## What to work on
With the line containing "RTC3 pin SQW: D1 -> D5" as the start and the line containing "SD1 pin MOSI: D0 -> D3" as the end, transcribe that span of the entries below exactly, including both.

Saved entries

********

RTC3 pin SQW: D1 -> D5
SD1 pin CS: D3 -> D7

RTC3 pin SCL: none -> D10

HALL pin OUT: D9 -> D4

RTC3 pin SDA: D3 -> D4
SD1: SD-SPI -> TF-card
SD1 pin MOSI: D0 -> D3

********

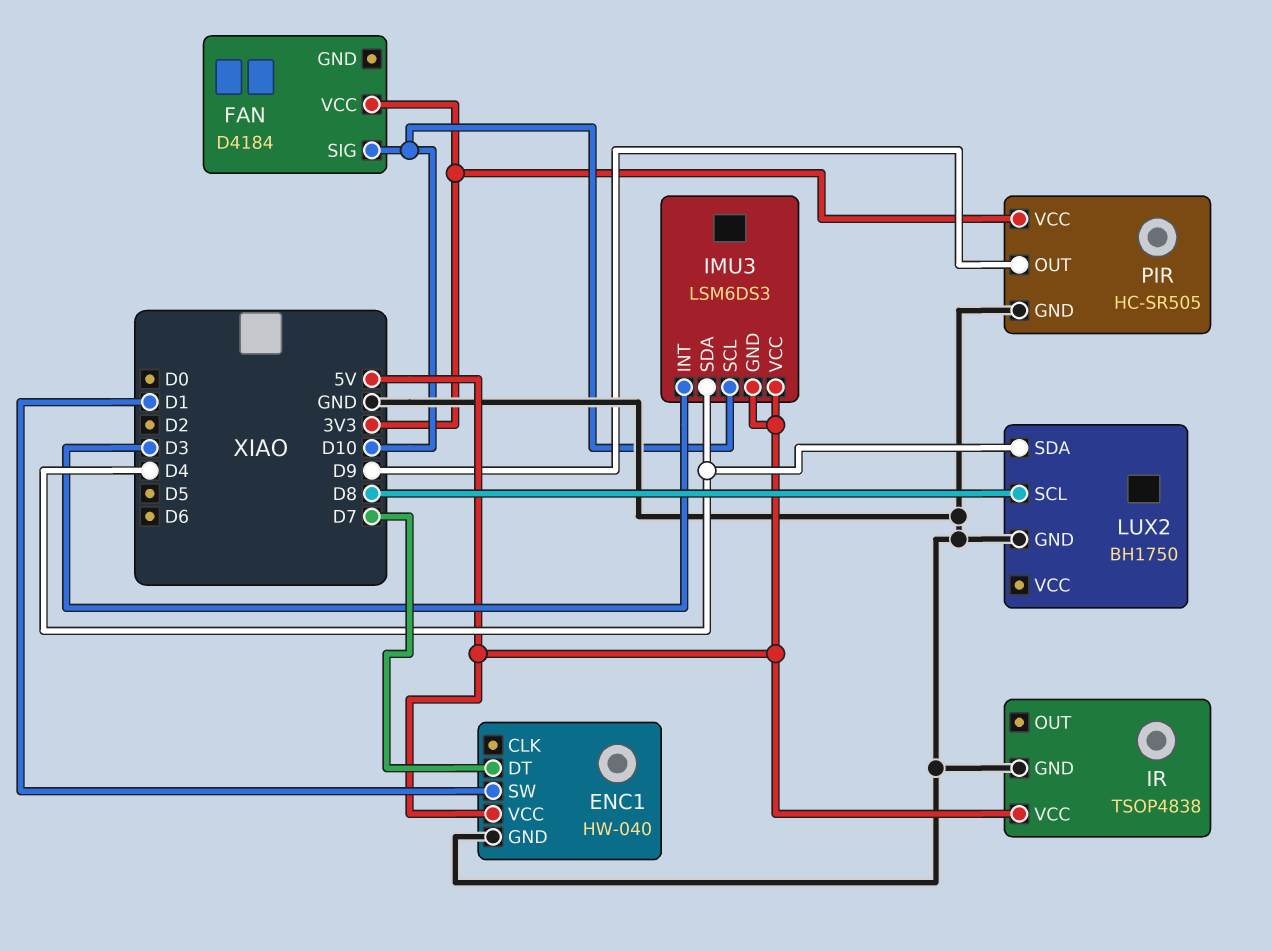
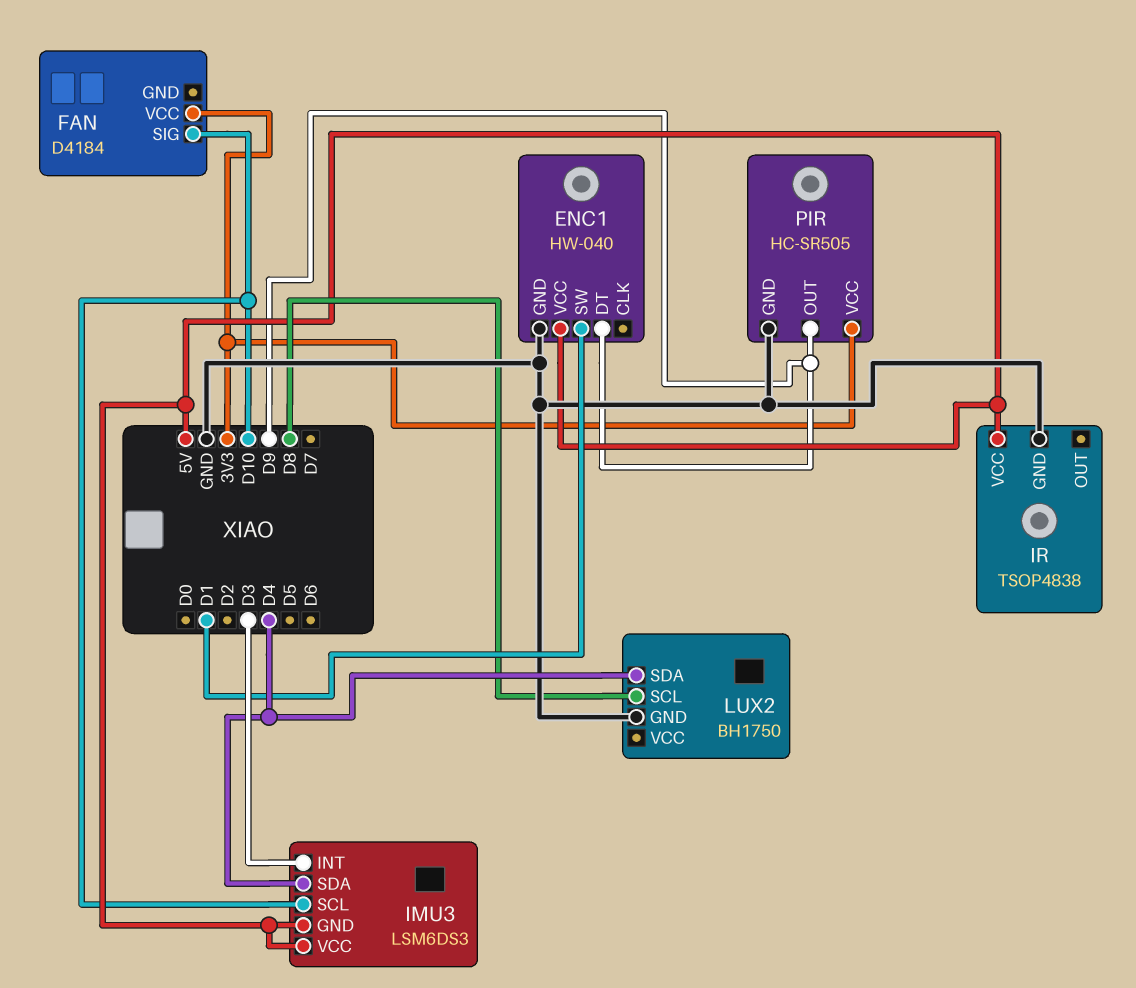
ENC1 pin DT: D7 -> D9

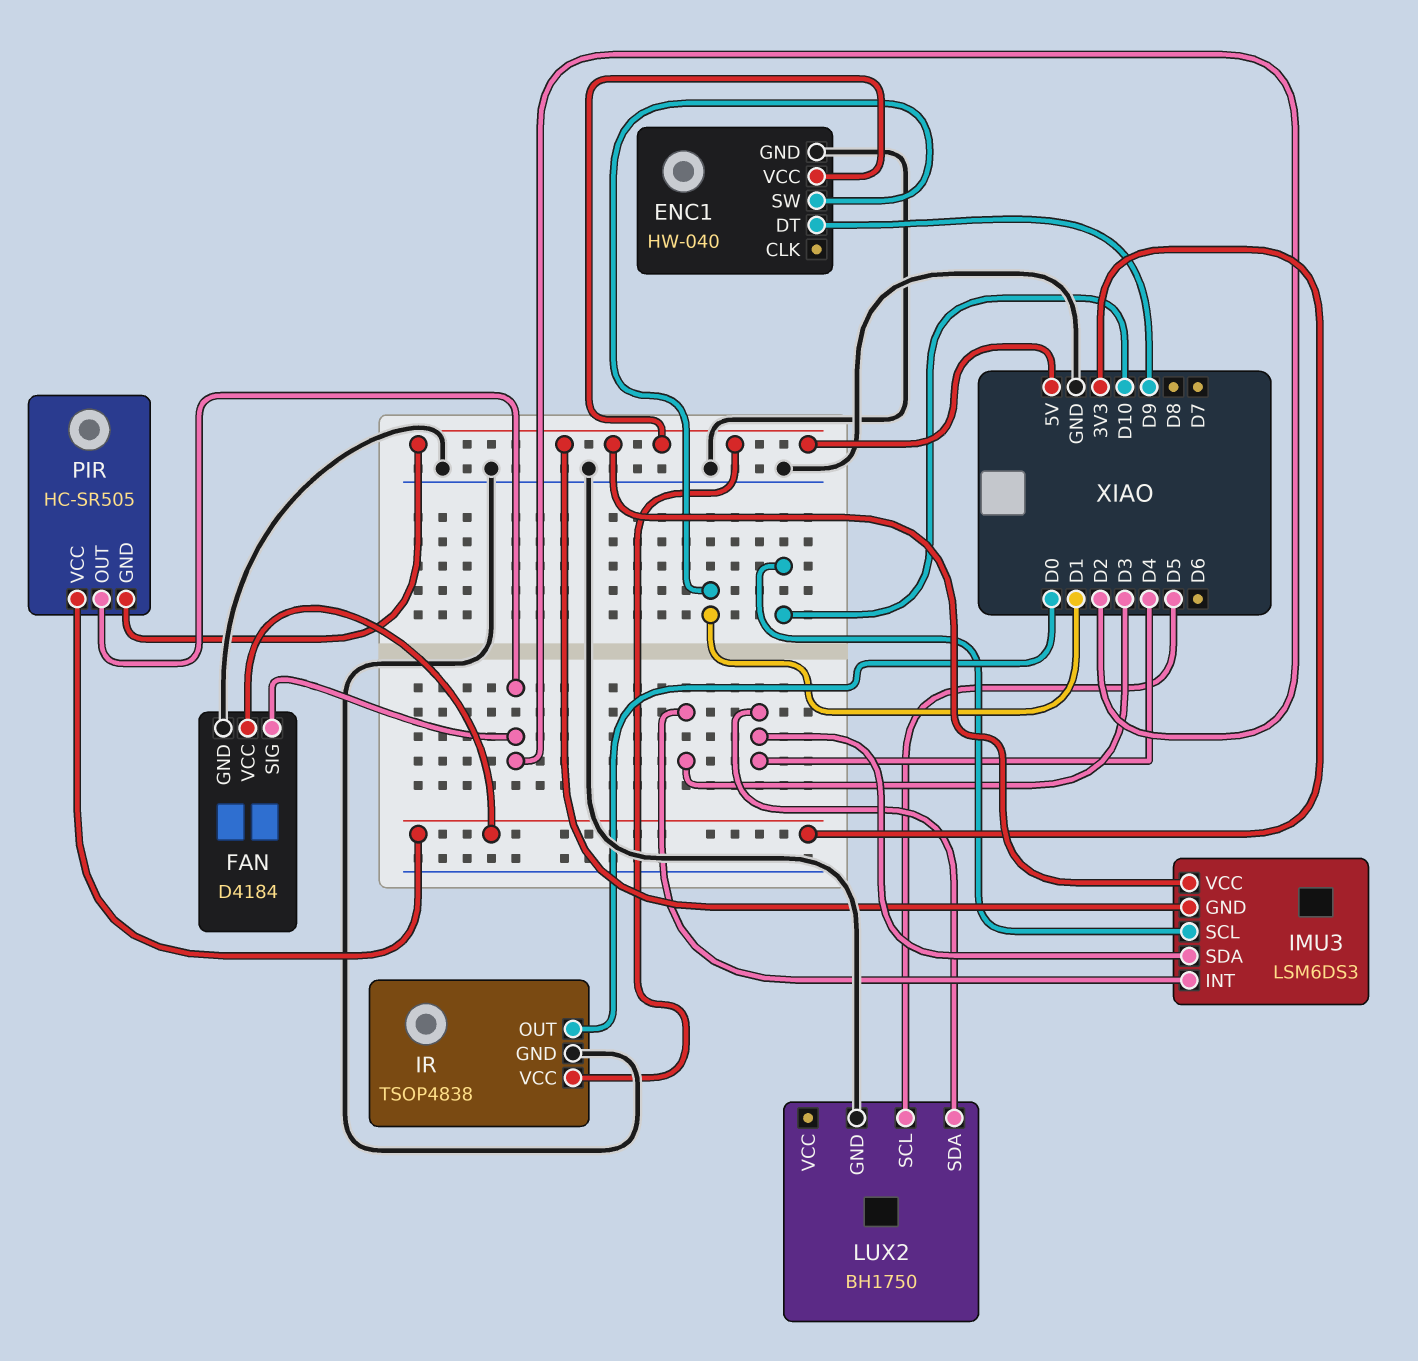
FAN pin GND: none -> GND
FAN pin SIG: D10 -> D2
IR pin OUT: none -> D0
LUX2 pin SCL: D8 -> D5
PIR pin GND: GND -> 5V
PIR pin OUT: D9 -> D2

********

## Answer to this task
RTC3 pin SQW: D1 -> D5
SD1 pin CS: D3 -> D7

RTC3 pin SCL: none -> D10

HALL pin OUT: D9 -> D4

RTC3 pin SDA: D3 -> D4
SD1: SD-SPI -> TF-card
SD1 pin MOSI: D0 -> D3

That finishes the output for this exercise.